- **BRIEF**:
Look below for the line with "[37 231 106 286]". Retype it and every line after it to the end, exactly, but leave out the pictures.

━━ PROVIDED ENTRIES

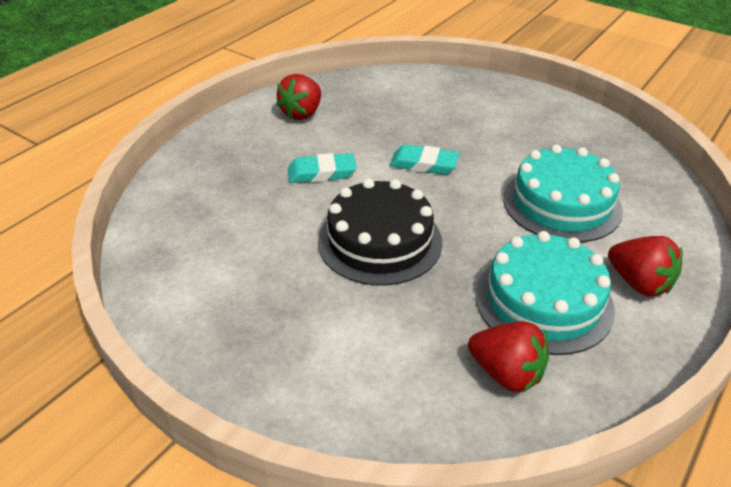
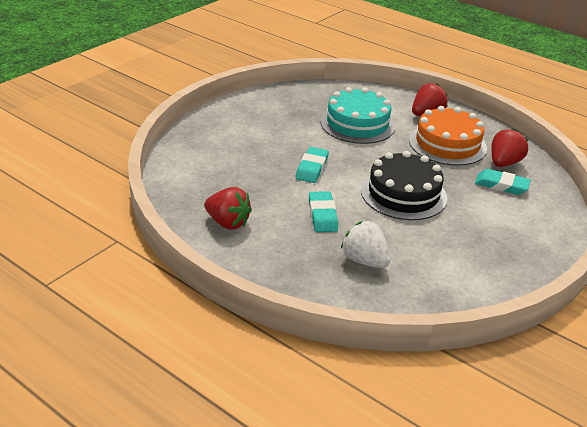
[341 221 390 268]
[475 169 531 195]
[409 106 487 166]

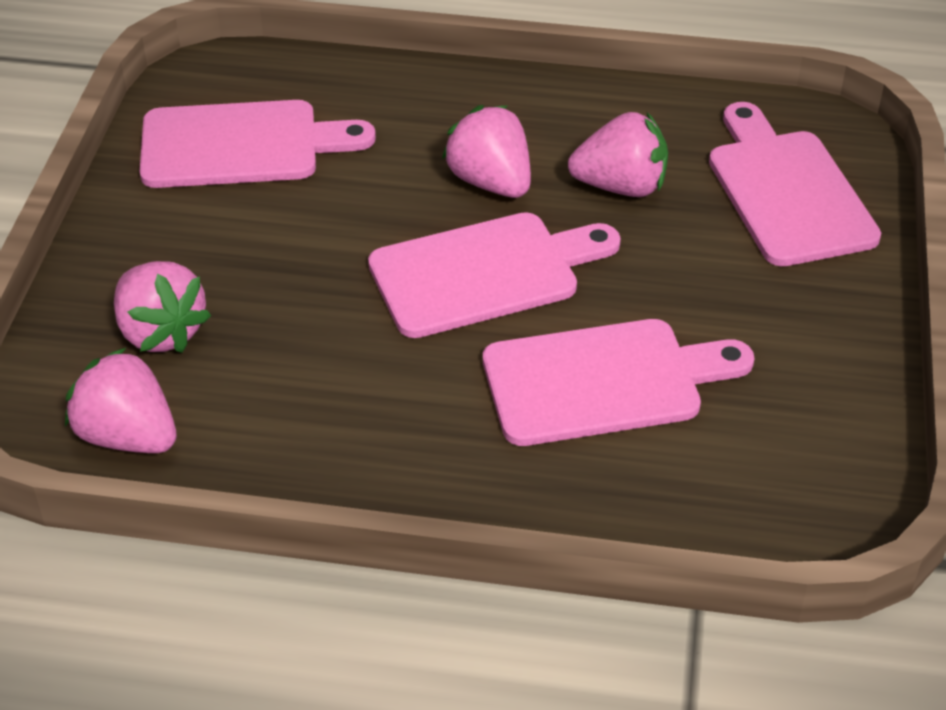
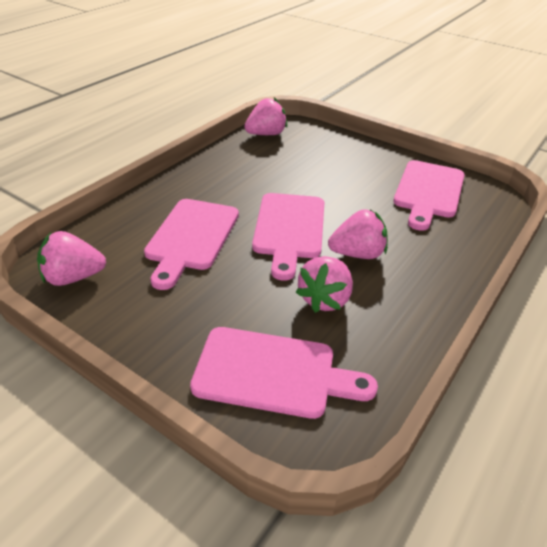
[37 231 106 286]

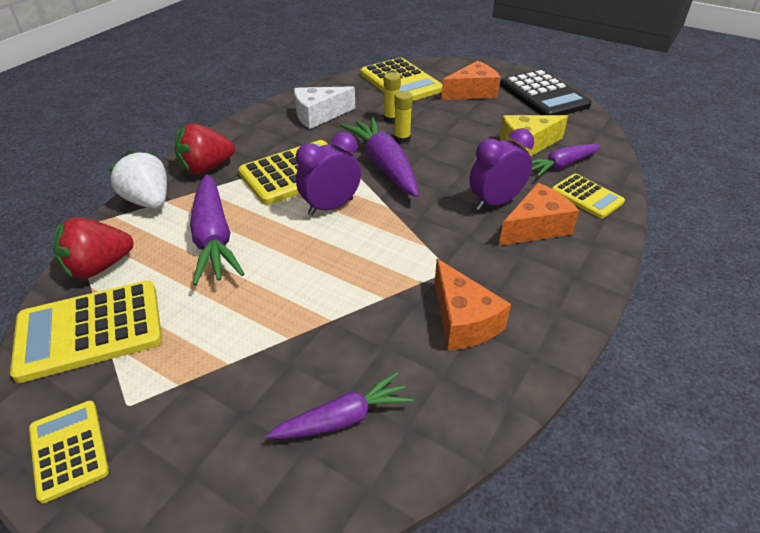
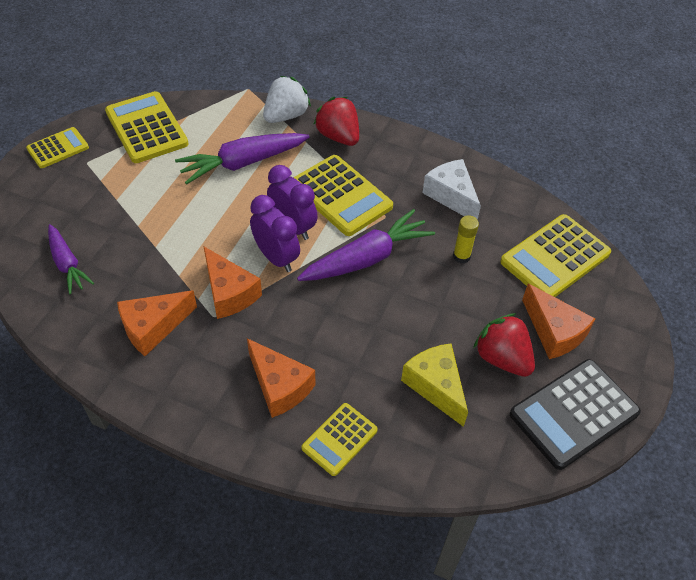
[394 91 413 144] (first image)
[531 144 601 177] (first image)
[204 247 262 319]
[473 313 535 377]
[250 195 300 272]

━━━━

- **ANSWER TO THE EXERCISE**:
[37 231 106 286]

[394 91 413 144] (first image)
[531 144 601 177] (first image)
[204 247 262 319]
[473 313 535 377]
[250 195 300 272]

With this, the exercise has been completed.